**** Data provided

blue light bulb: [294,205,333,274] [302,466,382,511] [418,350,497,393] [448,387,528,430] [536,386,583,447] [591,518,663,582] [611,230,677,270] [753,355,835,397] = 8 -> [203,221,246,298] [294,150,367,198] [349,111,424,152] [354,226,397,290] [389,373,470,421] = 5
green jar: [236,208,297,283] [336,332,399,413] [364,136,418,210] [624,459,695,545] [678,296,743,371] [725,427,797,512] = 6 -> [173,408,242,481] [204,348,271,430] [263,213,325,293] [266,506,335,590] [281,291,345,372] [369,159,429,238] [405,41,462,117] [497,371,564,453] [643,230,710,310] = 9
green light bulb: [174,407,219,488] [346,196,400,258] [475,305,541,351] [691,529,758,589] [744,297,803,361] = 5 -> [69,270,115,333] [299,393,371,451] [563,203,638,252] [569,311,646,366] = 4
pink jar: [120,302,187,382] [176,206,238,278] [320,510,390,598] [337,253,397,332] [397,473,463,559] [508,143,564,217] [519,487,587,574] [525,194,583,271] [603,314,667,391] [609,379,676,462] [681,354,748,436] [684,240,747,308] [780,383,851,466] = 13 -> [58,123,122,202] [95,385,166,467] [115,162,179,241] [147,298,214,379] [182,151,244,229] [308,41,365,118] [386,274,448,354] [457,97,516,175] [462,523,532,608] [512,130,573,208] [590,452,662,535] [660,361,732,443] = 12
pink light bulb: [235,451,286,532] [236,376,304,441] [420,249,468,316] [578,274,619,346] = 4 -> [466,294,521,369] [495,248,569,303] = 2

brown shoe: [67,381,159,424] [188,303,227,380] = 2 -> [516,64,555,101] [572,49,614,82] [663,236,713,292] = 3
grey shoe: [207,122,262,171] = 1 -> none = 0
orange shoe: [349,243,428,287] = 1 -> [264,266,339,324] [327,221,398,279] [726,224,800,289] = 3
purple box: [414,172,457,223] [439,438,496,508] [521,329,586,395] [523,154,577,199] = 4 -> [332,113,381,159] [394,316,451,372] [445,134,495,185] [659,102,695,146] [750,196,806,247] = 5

********

Look over the data above and show each line that contains "shoe".

:: Written answer ::
brown shoe: [67,381,159,424] [188,303,227,380] = 2 -> [516,64,555,101] [572,49,614,82] [663,236,713,292] = 3
grey shoe: [207,122,262,171] = 1 -> none = 0
orange shoe: [349,243,428,287] = 1 -> [264,266,339,324] [327,221,398,279] [726,224,800,289] = 3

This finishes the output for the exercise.